§ **Work instruction**: For the data below, restate word for word only the lines from the line containing "none -> orange tile E8:G8 level 3" through the line containing "none -> red brick I3 level 1", both ends included.

START Exercise inputs

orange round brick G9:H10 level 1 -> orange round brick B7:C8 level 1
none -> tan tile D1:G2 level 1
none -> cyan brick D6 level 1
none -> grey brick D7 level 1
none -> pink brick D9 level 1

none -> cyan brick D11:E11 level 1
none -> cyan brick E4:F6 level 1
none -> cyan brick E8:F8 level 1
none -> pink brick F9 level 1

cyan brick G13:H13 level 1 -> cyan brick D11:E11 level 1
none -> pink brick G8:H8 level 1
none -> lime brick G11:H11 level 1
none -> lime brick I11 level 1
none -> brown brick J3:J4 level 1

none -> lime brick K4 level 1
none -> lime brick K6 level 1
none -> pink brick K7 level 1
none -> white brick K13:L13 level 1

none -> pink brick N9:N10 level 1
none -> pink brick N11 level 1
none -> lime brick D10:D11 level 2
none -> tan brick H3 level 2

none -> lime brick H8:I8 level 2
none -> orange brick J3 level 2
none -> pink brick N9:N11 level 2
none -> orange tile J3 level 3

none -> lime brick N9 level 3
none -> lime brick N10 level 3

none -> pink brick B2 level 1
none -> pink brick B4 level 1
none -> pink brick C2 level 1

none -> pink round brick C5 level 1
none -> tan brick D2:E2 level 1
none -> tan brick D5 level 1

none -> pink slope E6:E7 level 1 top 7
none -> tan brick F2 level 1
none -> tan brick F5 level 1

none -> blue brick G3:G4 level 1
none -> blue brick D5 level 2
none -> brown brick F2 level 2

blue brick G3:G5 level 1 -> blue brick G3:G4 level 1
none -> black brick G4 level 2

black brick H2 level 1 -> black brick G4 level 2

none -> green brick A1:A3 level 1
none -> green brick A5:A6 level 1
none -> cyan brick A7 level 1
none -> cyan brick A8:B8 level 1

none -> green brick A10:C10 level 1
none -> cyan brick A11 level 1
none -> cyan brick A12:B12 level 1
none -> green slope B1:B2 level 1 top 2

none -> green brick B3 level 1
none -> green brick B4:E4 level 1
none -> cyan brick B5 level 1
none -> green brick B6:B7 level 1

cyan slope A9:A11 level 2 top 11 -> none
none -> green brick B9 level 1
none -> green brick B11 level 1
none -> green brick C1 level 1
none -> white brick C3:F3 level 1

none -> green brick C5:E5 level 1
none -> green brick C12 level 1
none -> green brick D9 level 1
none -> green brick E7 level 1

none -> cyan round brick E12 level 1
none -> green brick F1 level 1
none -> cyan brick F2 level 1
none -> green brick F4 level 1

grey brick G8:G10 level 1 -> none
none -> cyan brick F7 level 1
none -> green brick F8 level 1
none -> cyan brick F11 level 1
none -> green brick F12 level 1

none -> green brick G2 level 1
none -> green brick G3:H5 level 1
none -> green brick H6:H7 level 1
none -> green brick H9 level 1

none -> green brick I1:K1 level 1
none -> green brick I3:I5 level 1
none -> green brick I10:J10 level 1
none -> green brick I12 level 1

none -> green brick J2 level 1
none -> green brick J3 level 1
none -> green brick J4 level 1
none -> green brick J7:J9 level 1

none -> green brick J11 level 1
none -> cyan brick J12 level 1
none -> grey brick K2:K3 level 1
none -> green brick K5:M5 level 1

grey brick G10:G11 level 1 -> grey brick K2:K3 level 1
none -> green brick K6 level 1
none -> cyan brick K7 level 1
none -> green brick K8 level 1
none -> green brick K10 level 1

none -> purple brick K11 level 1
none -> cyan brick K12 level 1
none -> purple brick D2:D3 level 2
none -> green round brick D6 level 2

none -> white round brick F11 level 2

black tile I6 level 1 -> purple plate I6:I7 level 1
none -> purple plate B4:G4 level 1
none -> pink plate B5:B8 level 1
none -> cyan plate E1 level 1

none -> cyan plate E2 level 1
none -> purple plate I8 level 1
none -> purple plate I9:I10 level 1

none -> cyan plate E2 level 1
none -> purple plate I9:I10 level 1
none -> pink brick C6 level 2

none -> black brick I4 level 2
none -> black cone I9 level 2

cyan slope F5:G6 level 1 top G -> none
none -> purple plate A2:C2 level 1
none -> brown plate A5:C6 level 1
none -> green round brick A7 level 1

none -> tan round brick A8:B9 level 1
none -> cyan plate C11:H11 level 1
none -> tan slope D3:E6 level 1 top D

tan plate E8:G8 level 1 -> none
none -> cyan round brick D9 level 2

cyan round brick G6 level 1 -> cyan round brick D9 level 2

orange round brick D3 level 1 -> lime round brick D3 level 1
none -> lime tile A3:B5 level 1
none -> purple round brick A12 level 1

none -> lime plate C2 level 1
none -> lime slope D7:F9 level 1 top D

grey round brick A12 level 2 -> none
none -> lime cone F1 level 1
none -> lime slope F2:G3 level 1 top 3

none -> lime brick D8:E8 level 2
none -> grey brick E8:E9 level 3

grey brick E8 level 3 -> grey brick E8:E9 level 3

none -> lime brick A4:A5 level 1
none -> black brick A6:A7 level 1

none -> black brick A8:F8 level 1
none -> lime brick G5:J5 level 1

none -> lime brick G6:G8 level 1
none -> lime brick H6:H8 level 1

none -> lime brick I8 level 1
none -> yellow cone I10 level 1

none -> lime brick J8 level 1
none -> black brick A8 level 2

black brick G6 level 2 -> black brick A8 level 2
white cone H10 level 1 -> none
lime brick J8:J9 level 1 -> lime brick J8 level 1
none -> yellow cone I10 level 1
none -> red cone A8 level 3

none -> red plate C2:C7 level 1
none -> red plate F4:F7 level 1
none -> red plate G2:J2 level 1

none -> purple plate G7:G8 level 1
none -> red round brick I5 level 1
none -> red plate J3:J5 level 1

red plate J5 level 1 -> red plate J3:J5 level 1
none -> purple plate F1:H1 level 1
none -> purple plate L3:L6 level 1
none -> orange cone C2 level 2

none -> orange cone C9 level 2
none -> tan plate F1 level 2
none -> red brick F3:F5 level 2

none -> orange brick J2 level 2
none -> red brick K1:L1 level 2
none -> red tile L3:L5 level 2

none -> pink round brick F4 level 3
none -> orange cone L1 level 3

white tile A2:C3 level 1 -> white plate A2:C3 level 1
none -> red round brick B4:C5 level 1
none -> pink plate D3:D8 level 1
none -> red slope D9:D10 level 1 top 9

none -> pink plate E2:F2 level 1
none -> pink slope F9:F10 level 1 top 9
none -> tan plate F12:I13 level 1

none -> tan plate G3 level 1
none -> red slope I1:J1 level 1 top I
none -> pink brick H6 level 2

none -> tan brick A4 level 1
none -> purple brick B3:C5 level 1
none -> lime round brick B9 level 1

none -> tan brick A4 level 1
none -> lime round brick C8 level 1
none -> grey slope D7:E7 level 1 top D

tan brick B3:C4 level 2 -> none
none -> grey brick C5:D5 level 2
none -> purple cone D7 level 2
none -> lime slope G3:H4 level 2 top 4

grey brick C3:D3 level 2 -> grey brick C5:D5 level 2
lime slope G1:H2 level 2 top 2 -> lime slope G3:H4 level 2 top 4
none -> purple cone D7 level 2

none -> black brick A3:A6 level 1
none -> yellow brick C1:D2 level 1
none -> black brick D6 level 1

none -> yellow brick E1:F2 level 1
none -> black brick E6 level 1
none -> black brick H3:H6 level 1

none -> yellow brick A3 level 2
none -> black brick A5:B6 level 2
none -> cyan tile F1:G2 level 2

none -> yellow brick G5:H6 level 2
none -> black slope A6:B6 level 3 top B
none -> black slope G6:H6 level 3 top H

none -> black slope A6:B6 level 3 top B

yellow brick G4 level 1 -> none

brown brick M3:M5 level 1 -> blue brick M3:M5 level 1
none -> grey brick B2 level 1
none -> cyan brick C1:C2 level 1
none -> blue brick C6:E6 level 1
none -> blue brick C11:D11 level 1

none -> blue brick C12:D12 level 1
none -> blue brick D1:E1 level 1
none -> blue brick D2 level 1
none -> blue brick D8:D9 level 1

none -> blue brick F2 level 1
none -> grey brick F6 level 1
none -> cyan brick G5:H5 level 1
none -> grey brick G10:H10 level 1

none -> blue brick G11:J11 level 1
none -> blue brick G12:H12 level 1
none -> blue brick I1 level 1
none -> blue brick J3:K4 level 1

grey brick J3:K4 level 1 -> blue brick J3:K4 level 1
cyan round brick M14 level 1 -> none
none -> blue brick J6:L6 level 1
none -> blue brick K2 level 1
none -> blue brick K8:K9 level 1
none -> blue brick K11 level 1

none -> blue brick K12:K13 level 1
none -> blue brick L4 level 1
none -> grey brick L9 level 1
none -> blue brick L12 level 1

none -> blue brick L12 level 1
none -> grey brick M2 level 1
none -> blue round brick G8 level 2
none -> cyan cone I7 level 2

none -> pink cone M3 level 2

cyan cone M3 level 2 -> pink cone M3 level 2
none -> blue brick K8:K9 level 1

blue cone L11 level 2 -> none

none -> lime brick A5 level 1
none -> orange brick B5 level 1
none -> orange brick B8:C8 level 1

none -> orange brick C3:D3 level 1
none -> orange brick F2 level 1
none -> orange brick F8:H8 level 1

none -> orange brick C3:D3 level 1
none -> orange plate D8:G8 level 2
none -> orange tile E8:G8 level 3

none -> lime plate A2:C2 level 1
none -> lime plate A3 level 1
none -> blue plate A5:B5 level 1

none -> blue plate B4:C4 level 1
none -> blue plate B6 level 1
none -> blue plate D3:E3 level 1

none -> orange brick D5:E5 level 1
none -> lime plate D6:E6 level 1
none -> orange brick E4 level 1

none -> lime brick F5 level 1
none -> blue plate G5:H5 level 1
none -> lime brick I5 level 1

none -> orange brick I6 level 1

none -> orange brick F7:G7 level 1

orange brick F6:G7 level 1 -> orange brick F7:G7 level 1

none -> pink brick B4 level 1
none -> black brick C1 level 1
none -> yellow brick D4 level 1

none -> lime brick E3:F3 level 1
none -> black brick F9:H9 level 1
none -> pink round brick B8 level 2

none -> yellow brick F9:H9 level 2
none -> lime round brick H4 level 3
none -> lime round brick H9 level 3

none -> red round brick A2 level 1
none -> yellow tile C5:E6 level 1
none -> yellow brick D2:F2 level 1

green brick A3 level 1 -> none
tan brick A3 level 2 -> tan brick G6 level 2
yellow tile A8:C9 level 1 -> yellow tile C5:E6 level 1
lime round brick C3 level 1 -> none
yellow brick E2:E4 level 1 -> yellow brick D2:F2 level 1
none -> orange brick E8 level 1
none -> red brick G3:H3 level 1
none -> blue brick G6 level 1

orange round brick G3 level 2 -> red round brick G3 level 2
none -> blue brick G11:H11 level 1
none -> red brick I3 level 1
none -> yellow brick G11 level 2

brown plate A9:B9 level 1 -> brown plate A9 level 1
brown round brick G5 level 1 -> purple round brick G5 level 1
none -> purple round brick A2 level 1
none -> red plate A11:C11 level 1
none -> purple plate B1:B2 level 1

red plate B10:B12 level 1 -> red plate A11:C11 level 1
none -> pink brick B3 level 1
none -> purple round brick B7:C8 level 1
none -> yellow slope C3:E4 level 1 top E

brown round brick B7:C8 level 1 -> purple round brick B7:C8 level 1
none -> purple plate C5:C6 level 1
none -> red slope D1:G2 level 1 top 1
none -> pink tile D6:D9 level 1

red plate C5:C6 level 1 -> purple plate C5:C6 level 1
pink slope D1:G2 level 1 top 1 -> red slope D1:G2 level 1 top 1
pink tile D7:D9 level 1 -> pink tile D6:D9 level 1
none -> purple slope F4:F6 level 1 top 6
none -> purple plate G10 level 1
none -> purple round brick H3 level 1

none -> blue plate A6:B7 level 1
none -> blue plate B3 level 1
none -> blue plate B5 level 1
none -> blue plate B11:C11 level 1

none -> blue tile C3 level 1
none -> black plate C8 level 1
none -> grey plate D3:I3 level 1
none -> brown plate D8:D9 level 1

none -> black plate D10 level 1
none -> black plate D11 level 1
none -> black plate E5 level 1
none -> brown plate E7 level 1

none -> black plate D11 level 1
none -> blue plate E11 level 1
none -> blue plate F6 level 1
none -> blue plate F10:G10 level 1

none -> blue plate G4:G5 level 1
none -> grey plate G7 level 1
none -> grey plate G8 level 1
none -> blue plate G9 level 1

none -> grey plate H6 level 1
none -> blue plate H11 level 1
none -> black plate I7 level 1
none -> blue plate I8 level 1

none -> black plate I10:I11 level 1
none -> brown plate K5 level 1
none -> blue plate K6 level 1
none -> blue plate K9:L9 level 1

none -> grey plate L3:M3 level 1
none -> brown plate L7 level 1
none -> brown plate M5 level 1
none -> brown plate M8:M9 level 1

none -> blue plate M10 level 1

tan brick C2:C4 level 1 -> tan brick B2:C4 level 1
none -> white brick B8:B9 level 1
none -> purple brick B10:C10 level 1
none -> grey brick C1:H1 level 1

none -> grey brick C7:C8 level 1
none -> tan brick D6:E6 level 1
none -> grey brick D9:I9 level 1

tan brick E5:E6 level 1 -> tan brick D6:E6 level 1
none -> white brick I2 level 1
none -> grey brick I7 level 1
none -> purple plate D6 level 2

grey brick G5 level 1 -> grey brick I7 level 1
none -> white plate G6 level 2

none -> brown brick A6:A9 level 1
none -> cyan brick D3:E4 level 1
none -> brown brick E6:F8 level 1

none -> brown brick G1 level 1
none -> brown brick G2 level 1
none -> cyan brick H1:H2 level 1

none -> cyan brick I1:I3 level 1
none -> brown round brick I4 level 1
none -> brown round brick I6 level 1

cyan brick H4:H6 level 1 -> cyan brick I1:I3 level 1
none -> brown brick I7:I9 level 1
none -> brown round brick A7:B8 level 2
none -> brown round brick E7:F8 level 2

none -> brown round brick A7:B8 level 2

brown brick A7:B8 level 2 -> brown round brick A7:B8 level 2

END Exercise inputs

§ **Solution to the problem**:
none -> orange tile E8:G8 level 3

none -> lime plate A2:C2 level 1
none -> lime plate A3 level 1
none -> blue plate A5:B5 level 1

none -> blue plate B4:C4 level 1
none -> blue plate B6 level 1
none -> blue plate D3:E3 level 1

none -> orange brick D5:E5 level 1
none -> lime plate D6:E6 level 1
none -> orange brick E4 level 1

none -> lime brick F5 level 1
none -> blue plate G5:H5 level 1
none -> lime brick I5 level 1

none -> orange brick I6 level 1

none -> orange brick F7:G7 level 1

orange brick F6:G7 level 1 -> orange brick F7:G7 level 1

none -> pink brick B4 level 1
none -> black brick C1 level 1
none -> yellow brick D4 level 1

none -> lime brick E3:F3 level 1
none -> black brick F9:H9 level 1
none -> pink round brick B8 level 2

none -> yellow brick F9:H9 level 2
none -> lime round brick H4 level 3
none -> lime round brick H9 level 3

none -> red round brick A2 level 1
none -> yellow tile C5:E6 level 1
none -> yellow brick D2:F2 level 1

green brick A3 level 1 -> none
tan brick A3 level 2 -> tan brick G6 level 2
yellow tile A8:C9 level 1 -> yellow tile C5:E6 level 1
lime round brick C3 level 1 -> none
yellow brick E2:E4 level 1 -> yellow brick D2:F2 level 1
none -> orange brick E8 level 1
none -> red brick G3:H3 level 1
none -> blue brick G6 level 1

orange round brick G3 level 2 -> red round brick G3 level 2
none -> blue brick G11:H11 level 1
none -> red brick I3 level 1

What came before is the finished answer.